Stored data
┄┄┄┄┄┄┄┄┄┄┄┄┄┄┄┄┄┄┄┄
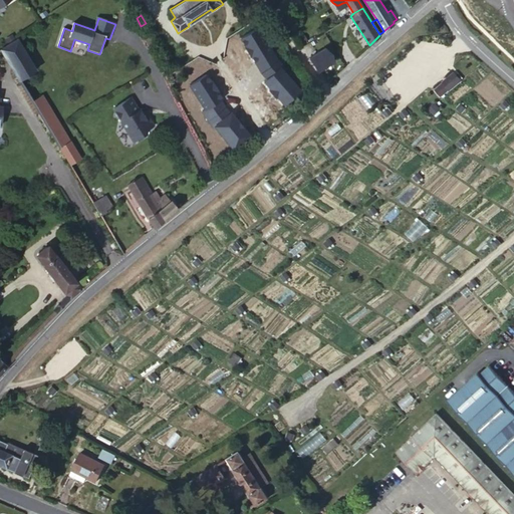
[(257,28),(240,39),(245,47),(244,48),(250,57),(251,57),(261,73),(276,60),(257,28)]
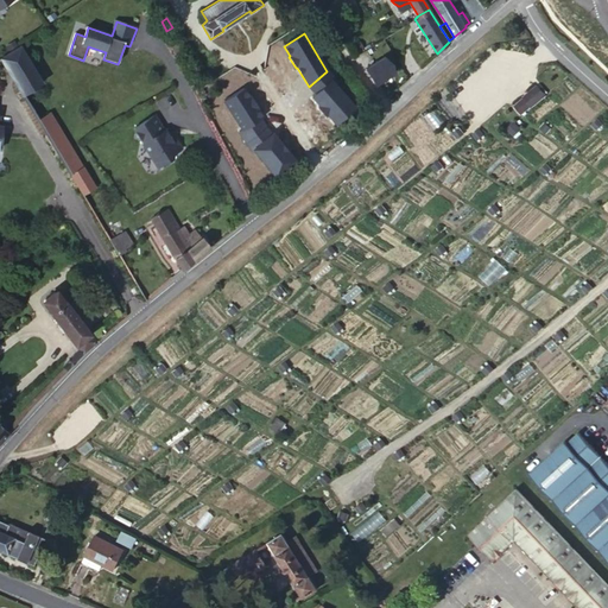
[(176,39),(171,42),(177,54),(183,50),(176,39)]
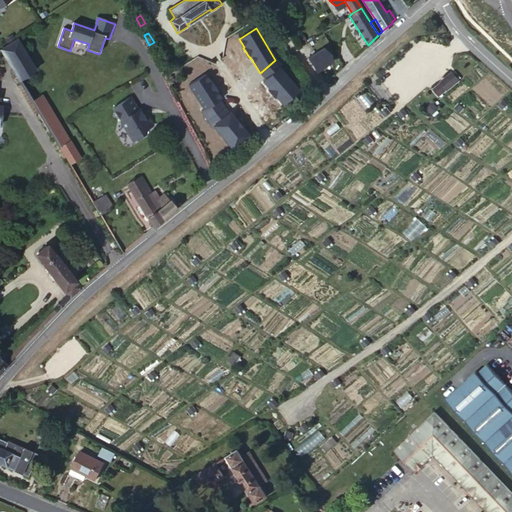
[(0,48),(0,50),(19,80),(34,70),(15,39),(0,48)]
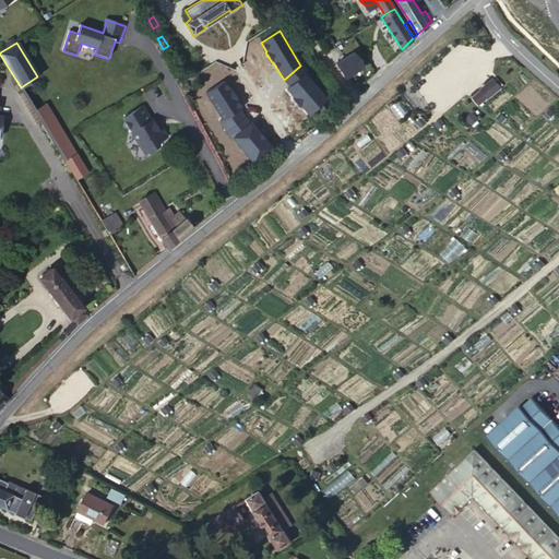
[(345,79),(363,68),(354,52),(335,64),(345,79)]
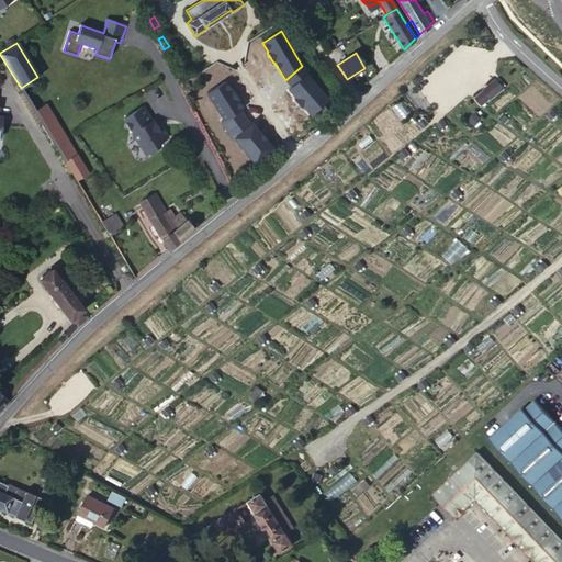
[(311,114),(327,99),(305,75),(308,72),(302,66),(285,80),(291,87),(288,90),(295,98),(294,99),(301,107),(302,105),(311,114)]
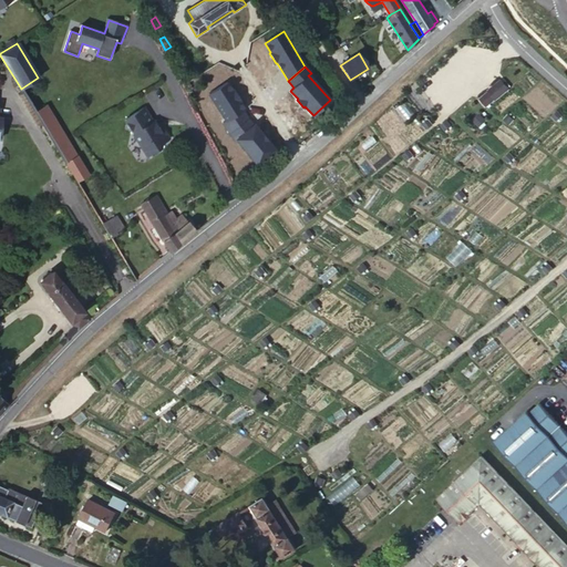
[(501,80),(487,91),(488,92),(495,100),(508,89),(501,80)]
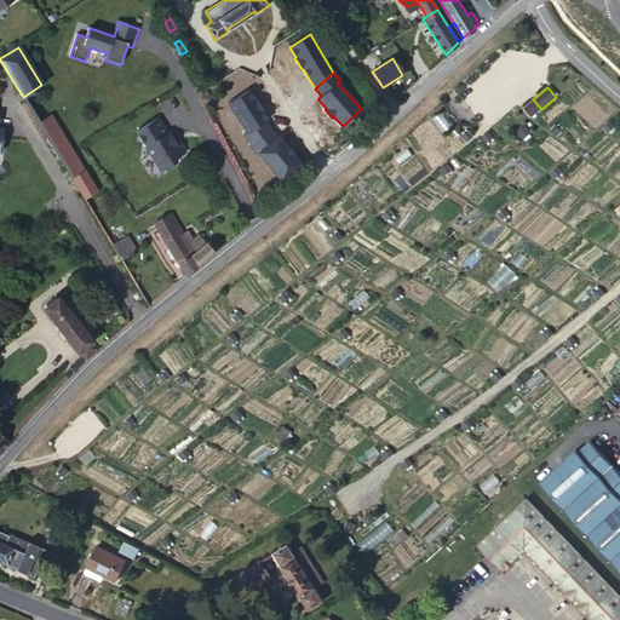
[(244,135),(251,145),(271,130),(265,121),(268,120),(262,110),(263,110),(256,98),(256,99),(248,90),(228,102),(247,132),(244,135)]
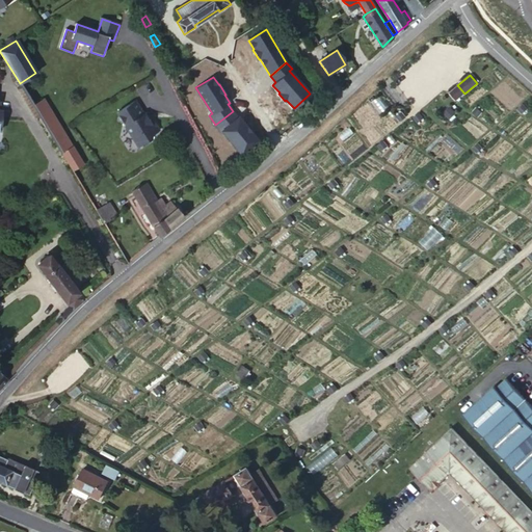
[(464,94),(458,86),(450,92),(456,100),(464,94)]
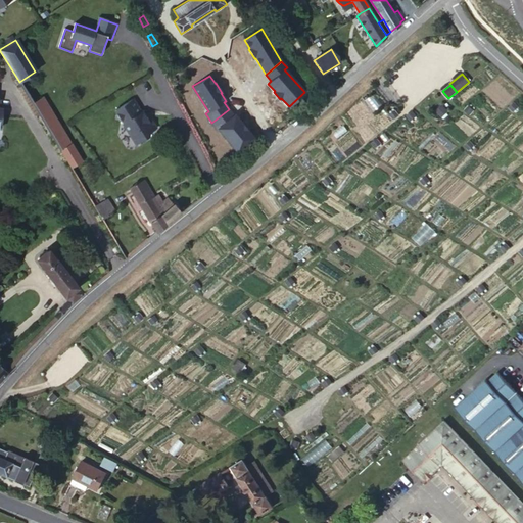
[(28,96),(49,132),(59,127),(38,91),(28,96)]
┄┄┄┄┄┄┄┄┄┄┄┄┄┄┄┄┄┄┄┄
WHAT THE TASK ASKS -> Repeat the records exactly but leave out the images.

EXERCISE RESULT ->
[(257,28),(240,39),(245,47),(244,48),(250,57),(251,57),(261,73),(276,60),(257,28)]
[(176,39),(171,42),(177,54),(183,50),(176,39)]
[(0,48),(0,50),(19,80),(34,70),(15,39),(0,48)]
[(345,79),(363,68),(354,52),(335,64),(345,79)]
[(311,114),(327,99),(305,75),(308,72),(302,66),(285,80),(291,87),(288,90),(295,98),(294,99),(301,107),(302,105),(311,114)]
[(501,80),(487,91),(488,92),(495,100),(508,89),(501,80)]
[(244,135),(251,145),(271,130),(265,121),(268,120),(262,110),(263,110),(256,98),(256,99),(248,90),(228,102),(247,132),(244,135)]
[(464,94),(458,86),(450,92),(456,100),(464,94)]
[(28,96),(49,132),(59,127),(38,91),(28,96)]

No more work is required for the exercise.